◆ WHAT YOU WILL DO
Find the line below with "update.ini: [584,262,610,294] ->" and the line with "palette.pptx: [419,165,444,197] ->". Output them and the lines between, exactly, but not the pictures.

◆ RECORDS PROVIDED
________________
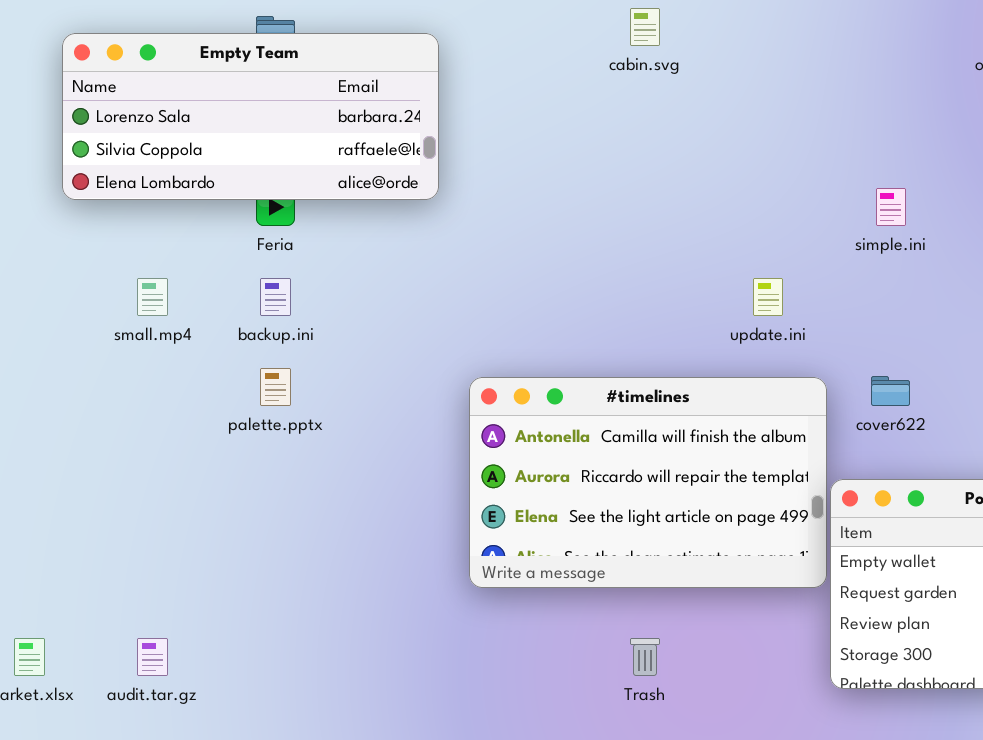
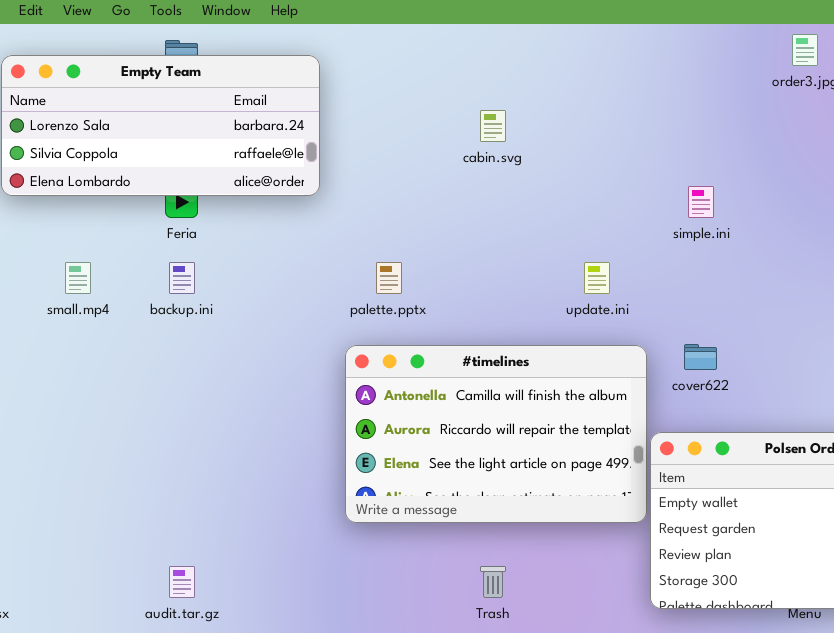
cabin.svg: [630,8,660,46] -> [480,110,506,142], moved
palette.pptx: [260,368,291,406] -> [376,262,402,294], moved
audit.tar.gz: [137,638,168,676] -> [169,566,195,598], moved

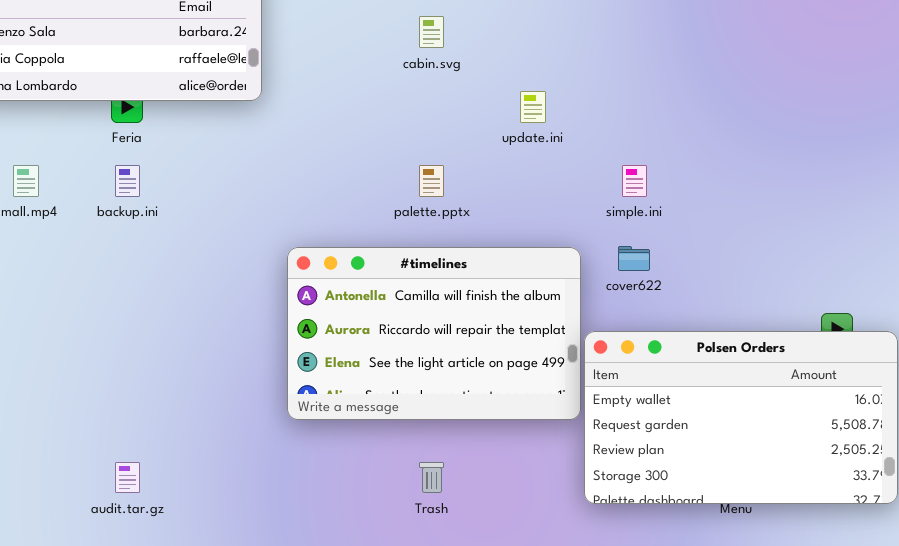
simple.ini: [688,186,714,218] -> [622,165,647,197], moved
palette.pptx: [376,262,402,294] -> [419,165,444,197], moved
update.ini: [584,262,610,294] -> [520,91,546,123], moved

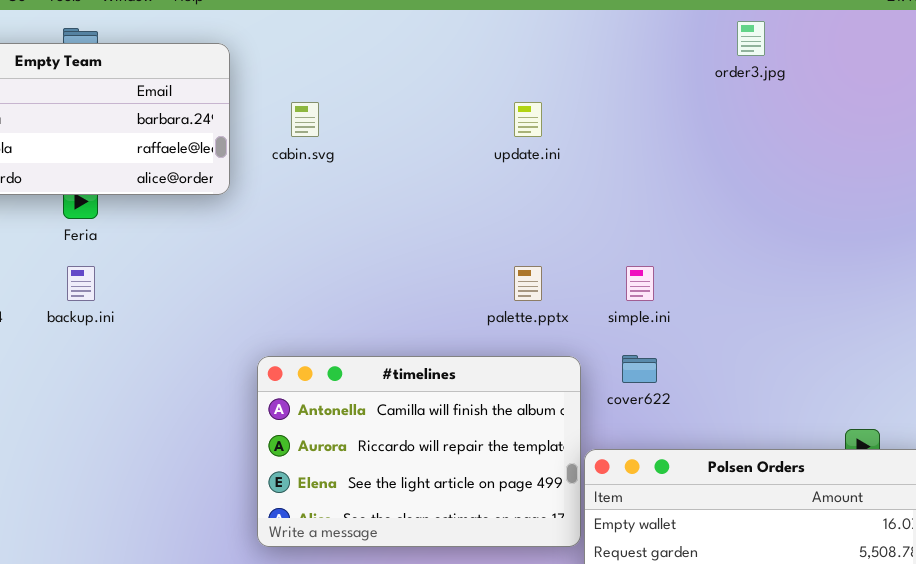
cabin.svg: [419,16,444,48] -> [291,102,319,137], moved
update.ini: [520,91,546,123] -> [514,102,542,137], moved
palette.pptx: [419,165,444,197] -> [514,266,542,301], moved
________________
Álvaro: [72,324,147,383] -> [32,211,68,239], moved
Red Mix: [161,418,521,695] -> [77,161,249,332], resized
________________
◆ TASK ANSWER
update.ini: [584,262,610,294] -> [520,91,546,123], moved

cabin.svg: [419,16,444,48] -> [291,102,319,137], moved
update.ini: [520,91,546,123] -> [514,102,542,137], moved
palette.pptx: [419,165,444,197] -> [514,266,542,301], moved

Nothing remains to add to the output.